# Action item:
From the data below, retype exactly the lines starting with the one that contains "(251, 379) = (147, 140): blue" and ending with the one that contains "(865, 672) = (248, 117): none", both included.

Collected data entries
##########
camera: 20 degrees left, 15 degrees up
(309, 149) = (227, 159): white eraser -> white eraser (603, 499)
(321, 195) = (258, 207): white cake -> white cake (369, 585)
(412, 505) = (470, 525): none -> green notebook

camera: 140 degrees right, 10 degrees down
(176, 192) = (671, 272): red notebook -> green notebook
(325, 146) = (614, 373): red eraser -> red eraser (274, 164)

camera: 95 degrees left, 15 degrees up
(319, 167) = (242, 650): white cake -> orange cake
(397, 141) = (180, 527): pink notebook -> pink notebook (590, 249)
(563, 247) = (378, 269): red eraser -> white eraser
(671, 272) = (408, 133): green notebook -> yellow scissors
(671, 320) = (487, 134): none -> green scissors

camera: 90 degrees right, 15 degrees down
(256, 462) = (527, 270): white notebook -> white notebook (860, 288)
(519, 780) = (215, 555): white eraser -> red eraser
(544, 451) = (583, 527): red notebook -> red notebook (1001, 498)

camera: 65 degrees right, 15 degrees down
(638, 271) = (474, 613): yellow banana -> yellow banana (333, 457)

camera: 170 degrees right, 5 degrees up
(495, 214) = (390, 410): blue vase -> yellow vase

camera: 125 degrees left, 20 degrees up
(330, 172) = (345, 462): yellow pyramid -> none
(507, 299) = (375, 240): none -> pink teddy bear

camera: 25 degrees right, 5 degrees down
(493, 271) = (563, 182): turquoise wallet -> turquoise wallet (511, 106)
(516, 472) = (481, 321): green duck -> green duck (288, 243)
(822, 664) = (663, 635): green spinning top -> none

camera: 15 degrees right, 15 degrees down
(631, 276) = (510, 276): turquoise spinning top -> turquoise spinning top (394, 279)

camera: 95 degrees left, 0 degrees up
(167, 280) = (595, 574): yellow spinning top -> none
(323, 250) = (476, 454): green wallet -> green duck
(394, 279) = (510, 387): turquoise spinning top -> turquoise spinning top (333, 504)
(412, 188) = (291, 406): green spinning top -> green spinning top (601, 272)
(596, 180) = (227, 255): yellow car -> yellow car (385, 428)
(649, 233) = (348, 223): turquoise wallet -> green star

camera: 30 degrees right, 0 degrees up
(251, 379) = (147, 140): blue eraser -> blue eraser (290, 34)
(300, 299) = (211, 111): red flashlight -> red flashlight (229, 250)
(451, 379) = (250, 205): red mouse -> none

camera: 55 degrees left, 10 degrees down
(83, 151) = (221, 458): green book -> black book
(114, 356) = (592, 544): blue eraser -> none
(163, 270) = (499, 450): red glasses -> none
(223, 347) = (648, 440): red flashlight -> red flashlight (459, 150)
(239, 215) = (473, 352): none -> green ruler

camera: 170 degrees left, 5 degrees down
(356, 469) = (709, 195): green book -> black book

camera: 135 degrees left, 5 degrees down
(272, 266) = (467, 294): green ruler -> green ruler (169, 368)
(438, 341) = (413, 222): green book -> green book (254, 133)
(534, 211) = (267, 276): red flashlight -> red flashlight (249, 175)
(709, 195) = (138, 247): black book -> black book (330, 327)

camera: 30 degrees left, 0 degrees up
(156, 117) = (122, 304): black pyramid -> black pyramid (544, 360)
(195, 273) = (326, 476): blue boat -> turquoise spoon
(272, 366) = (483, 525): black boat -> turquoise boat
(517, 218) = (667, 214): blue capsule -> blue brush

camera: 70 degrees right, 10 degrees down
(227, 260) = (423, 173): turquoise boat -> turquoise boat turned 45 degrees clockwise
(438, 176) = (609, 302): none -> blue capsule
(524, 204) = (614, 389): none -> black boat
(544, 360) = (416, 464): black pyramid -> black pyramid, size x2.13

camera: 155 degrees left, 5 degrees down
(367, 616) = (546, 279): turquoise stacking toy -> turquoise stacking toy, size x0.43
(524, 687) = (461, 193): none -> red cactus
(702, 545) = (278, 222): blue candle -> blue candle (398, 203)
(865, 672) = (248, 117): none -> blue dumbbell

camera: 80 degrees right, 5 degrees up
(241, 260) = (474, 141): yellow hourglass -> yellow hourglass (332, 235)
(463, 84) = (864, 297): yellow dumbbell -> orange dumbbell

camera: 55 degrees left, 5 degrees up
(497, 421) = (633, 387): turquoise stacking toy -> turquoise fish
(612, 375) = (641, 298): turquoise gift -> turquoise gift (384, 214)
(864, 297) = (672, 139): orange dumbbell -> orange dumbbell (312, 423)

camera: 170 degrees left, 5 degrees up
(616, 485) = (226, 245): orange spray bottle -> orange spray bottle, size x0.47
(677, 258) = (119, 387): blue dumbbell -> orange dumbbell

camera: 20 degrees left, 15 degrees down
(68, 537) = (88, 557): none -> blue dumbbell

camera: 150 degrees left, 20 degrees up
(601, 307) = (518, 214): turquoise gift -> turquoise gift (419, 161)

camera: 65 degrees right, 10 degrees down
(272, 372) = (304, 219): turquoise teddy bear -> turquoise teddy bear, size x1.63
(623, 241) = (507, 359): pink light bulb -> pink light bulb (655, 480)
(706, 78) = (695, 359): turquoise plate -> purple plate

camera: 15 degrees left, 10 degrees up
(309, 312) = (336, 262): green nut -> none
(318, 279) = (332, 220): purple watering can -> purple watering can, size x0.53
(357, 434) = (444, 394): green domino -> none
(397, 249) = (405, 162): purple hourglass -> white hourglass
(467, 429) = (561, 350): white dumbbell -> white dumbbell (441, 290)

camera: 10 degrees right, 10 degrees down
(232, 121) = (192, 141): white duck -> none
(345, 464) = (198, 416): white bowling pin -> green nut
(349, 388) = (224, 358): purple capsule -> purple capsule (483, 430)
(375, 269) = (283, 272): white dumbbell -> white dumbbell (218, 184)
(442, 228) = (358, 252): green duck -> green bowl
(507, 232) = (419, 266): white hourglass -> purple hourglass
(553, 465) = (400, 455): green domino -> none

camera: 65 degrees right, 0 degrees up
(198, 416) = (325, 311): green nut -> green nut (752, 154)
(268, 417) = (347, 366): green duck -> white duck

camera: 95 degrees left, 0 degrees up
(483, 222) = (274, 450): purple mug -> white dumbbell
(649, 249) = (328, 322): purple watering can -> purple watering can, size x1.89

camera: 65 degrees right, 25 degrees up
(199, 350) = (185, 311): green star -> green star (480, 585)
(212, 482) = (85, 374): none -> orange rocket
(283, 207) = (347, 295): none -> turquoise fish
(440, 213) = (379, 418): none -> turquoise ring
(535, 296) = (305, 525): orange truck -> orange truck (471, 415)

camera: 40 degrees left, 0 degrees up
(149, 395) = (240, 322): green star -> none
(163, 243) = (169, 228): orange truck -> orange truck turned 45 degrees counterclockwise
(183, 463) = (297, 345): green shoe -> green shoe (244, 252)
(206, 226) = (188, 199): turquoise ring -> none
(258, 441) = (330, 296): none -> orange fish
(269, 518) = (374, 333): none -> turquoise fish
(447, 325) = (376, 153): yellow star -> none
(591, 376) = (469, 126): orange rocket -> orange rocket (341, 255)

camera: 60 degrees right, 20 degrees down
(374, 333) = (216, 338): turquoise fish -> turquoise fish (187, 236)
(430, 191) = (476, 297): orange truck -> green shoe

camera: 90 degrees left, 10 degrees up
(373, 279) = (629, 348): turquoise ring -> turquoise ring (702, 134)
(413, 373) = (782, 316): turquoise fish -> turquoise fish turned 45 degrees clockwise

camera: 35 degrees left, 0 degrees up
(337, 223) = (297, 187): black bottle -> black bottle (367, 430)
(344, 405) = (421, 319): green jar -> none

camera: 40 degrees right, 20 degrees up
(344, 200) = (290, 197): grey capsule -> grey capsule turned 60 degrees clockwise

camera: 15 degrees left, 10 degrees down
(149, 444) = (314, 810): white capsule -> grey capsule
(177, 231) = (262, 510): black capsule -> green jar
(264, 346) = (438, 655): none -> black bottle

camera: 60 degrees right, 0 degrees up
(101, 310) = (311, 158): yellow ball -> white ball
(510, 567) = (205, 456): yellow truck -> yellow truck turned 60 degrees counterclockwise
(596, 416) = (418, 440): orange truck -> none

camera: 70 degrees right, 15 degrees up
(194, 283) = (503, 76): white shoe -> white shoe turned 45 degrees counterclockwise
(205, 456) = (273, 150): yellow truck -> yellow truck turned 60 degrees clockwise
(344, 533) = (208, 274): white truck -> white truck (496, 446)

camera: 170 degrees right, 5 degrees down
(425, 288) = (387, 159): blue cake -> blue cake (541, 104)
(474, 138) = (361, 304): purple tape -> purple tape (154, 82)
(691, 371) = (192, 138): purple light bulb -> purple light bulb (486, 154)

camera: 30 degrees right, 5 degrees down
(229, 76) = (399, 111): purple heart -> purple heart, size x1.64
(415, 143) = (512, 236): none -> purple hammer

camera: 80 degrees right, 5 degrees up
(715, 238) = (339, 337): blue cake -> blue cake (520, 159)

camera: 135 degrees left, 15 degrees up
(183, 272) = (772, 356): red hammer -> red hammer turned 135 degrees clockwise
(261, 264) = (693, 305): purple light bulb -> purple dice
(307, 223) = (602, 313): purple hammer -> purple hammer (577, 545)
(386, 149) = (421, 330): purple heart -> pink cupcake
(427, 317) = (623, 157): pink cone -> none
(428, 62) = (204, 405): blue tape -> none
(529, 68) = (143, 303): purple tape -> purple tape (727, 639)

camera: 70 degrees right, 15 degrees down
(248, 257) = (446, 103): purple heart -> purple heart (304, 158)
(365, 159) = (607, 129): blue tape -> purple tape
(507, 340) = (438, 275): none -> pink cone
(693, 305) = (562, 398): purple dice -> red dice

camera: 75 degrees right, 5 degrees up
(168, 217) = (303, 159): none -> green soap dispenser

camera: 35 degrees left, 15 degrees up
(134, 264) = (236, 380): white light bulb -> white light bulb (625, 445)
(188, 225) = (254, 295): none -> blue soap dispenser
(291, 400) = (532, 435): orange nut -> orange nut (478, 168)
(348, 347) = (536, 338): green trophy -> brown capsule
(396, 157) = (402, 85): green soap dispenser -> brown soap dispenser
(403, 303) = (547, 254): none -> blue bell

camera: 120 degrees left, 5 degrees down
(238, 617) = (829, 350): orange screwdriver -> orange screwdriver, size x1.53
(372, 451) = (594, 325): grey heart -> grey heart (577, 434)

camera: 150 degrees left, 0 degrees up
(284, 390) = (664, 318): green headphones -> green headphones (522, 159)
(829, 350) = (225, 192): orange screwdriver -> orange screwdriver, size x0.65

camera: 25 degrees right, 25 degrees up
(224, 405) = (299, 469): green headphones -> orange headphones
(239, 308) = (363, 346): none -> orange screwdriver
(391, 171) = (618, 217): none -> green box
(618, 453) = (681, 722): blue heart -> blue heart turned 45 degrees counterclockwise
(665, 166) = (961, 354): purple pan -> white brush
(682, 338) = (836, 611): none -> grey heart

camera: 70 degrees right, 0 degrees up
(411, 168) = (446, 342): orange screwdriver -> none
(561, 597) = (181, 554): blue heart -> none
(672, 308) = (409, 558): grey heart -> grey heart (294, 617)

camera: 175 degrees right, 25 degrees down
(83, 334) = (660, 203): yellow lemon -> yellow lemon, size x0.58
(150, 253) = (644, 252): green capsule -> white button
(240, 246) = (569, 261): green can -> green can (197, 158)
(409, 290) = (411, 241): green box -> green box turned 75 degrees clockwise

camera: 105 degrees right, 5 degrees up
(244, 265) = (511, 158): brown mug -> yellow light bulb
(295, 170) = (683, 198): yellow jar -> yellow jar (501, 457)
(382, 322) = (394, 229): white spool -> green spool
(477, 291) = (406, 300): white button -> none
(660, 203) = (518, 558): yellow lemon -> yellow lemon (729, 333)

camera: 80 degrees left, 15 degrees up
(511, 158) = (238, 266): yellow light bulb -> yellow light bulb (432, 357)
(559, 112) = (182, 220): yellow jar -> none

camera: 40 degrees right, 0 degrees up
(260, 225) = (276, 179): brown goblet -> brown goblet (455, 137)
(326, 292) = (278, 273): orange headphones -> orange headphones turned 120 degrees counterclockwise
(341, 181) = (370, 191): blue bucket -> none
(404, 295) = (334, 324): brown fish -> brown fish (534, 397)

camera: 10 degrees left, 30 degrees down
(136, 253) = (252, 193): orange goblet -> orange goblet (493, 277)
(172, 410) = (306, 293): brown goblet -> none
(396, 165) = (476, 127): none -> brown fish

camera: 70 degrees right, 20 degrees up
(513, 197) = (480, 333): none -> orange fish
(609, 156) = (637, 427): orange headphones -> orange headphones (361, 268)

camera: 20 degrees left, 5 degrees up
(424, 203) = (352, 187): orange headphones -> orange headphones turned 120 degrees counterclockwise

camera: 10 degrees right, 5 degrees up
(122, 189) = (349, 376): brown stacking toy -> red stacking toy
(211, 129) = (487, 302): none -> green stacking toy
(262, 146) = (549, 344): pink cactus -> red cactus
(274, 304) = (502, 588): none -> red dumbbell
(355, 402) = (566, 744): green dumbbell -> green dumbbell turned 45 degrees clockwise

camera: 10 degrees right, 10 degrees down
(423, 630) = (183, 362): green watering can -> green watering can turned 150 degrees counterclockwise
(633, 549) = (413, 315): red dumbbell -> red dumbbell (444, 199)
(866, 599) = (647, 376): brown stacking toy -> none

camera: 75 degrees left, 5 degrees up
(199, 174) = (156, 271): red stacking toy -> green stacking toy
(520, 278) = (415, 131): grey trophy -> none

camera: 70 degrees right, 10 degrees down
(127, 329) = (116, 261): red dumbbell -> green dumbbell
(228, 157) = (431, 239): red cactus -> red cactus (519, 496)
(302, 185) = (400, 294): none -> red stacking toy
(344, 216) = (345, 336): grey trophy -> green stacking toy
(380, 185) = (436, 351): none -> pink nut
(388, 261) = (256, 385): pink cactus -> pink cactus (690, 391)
##########
# Answer box:
(251, 379) = (147, 140): blue eraser -> blue eraser (290, 34)
(300, 299) = (211, 111): red flashlight -> red flashlight (229, 250)
(451, 379) = (250, 205): red mouse -> none

camera: 55 degrees left, 10 degrees down
(83, 151) = (221, 458): green book -> black book
(114, 356) = (592, 544): blue eraser -> none
(163, 270) = (499, 450): red glasses -> none
(223, 347) = (648, 440): red flashlight -> red flashlight (459, 150)
(239, 215) = (473, 352): none -> green ruler

camera: 170 degrees left, 5 degrees down
(356, 469) = (709, 195): green book -> black book

camera: 135 degrees left, 5 degrees down
(272, 266) = (467, 294): green ruler -> green ruler (169, 368)
(438, 341) = (413, 222): green book -> green book (254, 133)
(534, 211) = (267, 276): red flashlight -> red flashlight (249, 175)
(709, 195) = (138, 247): black book -> black book (330, 327)

camera: 30 degrees left, 0 degrees up
(156, 117) = (122, 304): black pyramid -> black pyramid (544, 360)
(195, 273) = (326, 476): blue boat -> turquoise spoon
(272, 366) = (483, 525): black boat -> turquoise boat
(517, 218) = (667, 214): blue capsule -> blue brush

camera: 70 degrees right, 10 degrees down
(227, 260) = (423, 173): turquoise boat -> turquoise boat turned 45 degrees clockwise
(438, 176) = (609, 302): none -> blue capsule
(524, 204) = (614, 389): none -> black boat
(544, 360) = (416, 464): black pyramid -> black pyramid, size x2.13

camera: 155 degrees left, 5 degrees down
(367, 616) = (546, 279): turquoise stacking toy -> turquoise stacking toy, size x0.43
(524, 687) = (461, 193): none -> red cactus
(702, 545) = (278, 222): blue candle -> blue candle (398, 203)
(865, 672) = (248, 117): none -> blue dumbbell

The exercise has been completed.